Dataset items
----------------

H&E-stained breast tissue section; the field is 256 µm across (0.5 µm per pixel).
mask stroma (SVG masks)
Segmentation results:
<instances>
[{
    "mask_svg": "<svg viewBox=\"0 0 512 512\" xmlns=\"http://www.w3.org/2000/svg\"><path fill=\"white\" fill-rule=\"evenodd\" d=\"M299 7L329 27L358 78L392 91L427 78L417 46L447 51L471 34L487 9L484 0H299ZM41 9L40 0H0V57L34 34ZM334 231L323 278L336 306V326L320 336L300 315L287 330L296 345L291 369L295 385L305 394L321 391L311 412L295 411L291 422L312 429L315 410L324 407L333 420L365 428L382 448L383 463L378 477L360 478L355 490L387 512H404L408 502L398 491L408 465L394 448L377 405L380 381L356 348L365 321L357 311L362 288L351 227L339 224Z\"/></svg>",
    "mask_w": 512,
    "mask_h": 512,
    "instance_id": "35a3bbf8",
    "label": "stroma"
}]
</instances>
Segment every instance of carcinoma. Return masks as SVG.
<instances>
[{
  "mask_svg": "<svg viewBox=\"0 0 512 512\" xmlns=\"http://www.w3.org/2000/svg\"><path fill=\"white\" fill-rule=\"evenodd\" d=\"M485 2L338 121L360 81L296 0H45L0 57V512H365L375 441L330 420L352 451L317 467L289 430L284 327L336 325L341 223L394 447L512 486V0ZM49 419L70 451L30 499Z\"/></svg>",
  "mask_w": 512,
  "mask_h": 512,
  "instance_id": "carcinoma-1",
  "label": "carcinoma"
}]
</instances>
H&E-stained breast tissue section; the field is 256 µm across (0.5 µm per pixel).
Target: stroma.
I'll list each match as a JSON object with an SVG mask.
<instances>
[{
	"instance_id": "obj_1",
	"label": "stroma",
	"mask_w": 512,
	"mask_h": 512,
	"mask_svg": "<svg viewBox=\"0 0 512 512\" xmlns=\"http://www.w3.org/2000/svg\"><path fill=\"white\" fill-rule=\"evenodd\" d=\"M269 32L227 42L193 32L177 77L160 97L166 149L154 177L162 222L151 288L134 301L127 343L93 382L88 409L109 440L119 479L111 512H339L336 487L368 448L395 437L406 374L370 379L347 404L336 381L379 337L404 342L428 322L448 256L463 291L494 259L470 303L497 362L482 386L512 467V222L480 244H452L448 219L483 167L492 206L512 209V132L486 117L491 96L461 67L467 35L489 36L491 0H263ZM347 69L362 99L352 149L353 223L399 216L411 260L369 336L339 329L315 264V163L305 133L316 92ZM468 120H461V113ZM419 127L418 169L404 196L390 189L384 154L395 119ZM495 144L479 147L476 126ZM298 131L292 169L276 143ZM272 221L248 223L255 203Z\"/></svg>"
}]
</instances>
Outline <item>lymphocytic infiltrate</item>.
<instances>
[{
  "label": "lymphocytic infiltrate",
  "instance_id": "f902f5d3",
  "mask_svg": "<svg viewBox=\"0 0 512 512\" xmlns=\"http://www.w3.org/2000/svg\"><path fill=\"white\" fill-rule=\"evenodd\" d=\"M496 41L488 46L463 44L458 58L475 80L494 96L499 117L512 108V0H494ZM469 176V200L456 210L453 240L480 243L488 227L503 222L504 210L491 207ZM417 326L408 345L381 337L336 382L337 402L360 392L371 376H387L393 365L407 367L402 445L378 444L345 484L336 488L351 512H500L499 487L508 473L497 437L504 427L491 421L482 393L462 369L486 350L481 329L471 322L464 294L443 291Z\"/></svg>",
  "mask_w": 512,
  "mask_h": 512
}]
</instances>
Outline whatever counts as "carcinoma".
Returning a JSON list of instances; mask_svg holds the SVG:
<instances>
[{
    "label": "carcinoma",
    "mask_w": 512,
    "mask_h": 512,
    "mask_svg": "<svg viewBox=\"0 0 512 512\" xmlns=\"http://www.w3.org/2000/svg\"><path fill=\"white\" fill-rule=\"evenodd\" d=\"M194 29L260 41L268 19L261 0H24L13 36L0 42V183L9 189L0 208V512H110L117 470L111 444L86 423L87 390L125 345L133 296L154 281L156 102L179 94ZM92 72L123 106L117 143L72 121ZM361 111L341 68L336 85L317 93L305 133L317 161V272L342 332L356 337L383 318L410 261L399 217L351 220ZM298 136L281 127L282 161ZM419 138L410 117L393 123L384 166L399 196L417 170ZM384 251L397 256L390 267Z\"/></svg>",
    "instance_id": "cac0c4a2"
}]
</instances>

----------------

#### Stated goal:
Transcribe each record exactly. Leave nothing out.

#### Exercise solution:
H&E-stained breast tissue section; the field is 256 µm across (0.5 µm per pixel).
mask stroma (SVG masks)
Segmentation results:
<instances>
[{
    "mask_svg": "<svg viewBox=\"0 0 512 512\" xmlns=\"http://www.w3.org/2000/svg\"><path fill=\"white\" fill-rule=\"evenodd\" d=\"M299 7L329 27L358 78L392 91L427 78L417 46L447 51L471 34L487 9L484 0H299ZM41 9L40 0H0V57L34 34ZM334 231L323 278L336 306V326L320 336L300 315L287 330L296 345L291 369L295 385L305 394L321 391L311 412L295 411L291 422L312 429L315 410L324 407L333 420L365 428L382 448L383 463L378 477L360 478L355 490L387 512H404L408 502L398 491L408 465L394 448L377 405L380 381L356 348L365 321L357 311L362 288L351 227L339 224Z\"/></svg>",
    "mask_w": 512,
    "mask_h": 512,
    "instance_id": "35a3bbf8",
    "label": "stroma"
}]
</instances>
Segment every instance of carcinoma. Return masks as SVG.
<instances>
[{
  "mask_svg": "<svg viewBox=\"0 0 512 512\" xmlns=\"http://www.w3.org/2000/svg\"><path fill=\"white\" fill-rule=\"evenodd\" d=\"M485 2L338 121L360 81L296 0H45L0 57V512H365L375 441L330 420L352 451L317 467L289 430L284 327L336 325L341 223L394 447L512 486V0ZM49 419L70 451L30 499Z\"/></svg>",
  "mask_w": 512,
  "mask_h": 512,
  "instance_id": "carcinoma-1",
  "label": "carcinoma"
}]
</instances>
H&E-stained breast tissue section; the field is 256 µm across (0.5 µm per pixel).
Target: stroma.
I'll list each match as a JSON object with an SVG mask.
<instances>
[{
	"instance_id": "obj_1",
	"label": "stroma",
	"mask_w": 512,
	"mask_h": 512,
	"mask_svg": "<svg viewBox=\"0 0 512 512\" xmlns=\"http://www.w3.org/2000/svg\"><path fill=\"white\" fill-rule=\"evenodd\" d=\"M269 32L227 42L193 32L177 77L160 97L166 149L154 177L162 222L151 288L134 301L127 343L93 382L88 409L109 440L119 479L111 512H339L336 487L368 448L395 437L406 374L370 379L347 404L336 381L379 337L404 342L428 322L448 256L463 291L494 259L470 303L497 362L482 386L512 467V222L480 244H452L448 219L483 167L492 206L512 209V132L486 117L491 96L461 67L467 35L489 36L491 0H263ZM347 69L362 99L352 149L353 223L399 216L411 260L369 336L339 329L315 264V163L305 133L316 92ZM468 120H461V113ZM419 127L418 169L404 196L390 189L384 154L395 119ZM495 144L479 147L476 126ZM298 131L292 169L276 143ZM272 221L248 223L255 203Z\"/></svg>"
}]
</instances>
Outline <item>lymphocytic infiltrate</item>.
<instances>
[{
  "label": "lymphocytic infiltrate",
  "instance_id": "f902f5d3",
  "mask_svg": "<svg viewBox=\"0 0 512 512\" xmlns=\"http://www.w3.org/2000/svg\"><path fill=\"white\" fill-rule=\"evenodd\" d=\"M496 41L488 46L463 44L458 58L475 80L494 96L499 117L512 108V0H494ZM469 176V200L456 210L453 240L480 243L488 227L503 222L504 210L491 207ZM417 326L408 345L381 337L336 382L337 402L360 392L371 376H387L393 365L407 367L402 445L378 444L345 484L336 488L351 512H500L499 487L508 473L497 437L504 427L491 421L482 393L462 369L486 350L481 329L471 322L464 294L443 291Z\"/></svg>",
  "mask_w": 512,
  "mask_h": 512
}]
</instances>
Outline whatever counts as "carcinoma".
Returning a JSON list of instances; mask_svg holds the SVG:
<instances>
[{
    "label": "carcinoma",
    "mask_w": 512,
    "mask_h": 512,
    "mask_svg": "<svg viewBox=\"0 0 512 512\" xmlns=\"http://www.w3.org/2000/svg\"><path fill=\"white\" fill-rule=\"evenodd\" d=\"M194 29L260 41L268 19L261 0H24L13 36L0 42V183L9 189L0 208V512H110L117 470L111 444L86 423L87 390L125 345L133 296L154 281L156 102L179 94ZM92 72L123 106L117 143L72 121ZM361 111L341 68L336 85L317 93L305 133L317 161V272L342 332L356 337L383 318L410 261L399 217L351 220ZM298 136L281 127L282 161ZM419 138L410 117L393 123L384 166L399 196L417 170ZM384 251L397 256L390 267Z\"/></svg>",
    "instance_id": "cac0c4a2"
}]
</instances>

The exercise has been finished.